Reproduce exactly the lines of the material beneath, from the line that contains "R3: 6.2k (5V, W23) -> 6.2k (5V, DGND)" to the line that contains "U4 pin CLK: W6 -> W15", both included, and no other lines.
··· INPUT RECORDS
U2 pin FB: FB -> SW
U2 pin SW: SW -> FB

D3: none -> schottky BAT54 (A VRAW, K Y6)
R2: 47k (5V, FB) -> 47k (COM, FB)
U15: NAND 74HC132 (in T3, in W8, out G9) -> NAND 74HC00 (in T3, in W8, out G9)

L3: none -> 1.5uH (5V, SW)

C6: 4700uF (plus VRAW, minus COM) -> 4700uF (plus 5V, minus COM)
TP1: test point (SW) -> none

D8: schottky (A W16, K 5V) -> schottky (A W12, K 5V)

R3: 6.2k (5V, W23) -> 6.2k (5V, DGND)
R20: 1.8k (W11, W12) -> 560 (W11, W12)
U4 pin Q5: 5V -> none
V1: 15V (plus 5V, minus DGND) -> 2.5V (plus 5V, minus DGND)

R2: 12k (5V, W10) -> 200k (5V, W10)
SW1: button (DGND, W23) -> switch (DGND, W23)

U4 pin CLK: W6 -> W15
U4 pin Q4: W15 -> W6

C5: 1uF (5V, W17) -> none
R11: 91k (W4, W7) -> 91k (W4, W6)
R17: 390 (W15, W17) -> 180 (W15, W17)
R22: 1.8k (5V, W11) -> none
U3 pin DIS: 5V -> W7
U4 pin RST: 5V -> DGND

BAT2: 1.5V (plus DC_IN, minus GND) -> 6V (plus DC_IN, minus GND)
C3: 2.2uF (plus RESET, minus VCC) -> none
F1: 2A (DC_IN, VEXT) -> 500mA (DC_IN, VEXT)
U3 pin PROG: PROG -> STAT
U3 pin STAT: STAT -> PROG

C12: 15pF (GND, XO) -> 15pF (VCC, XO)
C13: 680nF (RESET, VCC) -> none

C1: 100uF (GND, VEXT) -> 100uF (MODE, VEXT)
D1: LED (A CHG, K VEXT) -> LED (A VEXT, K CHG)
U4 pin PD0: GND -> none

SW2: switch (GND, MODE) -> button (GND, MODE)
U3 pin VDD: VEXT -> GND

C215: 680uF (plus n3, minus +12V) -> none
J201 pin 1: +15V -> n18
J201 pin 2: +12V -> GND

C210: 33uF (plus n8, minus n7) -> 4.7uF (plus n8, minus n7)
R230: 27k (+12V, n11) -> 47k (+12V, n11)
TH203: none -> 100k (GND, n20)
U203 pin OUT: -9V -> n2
······
**RESPONSE FOR THIS EXERCISE**:
R3: 6.2k (5V, W23) -> 6.2k (5V, DGND)
R20: 1.8k (W11, W12) -> 560 (W11, W12)
U4 pin Q5: 5V -> none
V1: 15V (plus 5V, minus DGND) -> 2.5V (plus 5V, minus DGND)

R2: 12k (5V, W10) -> 200k (5V, W10)
SW1: button (DGND, W23) -> switch (DGND, W23)

U4 pin CLK: W6 -> W15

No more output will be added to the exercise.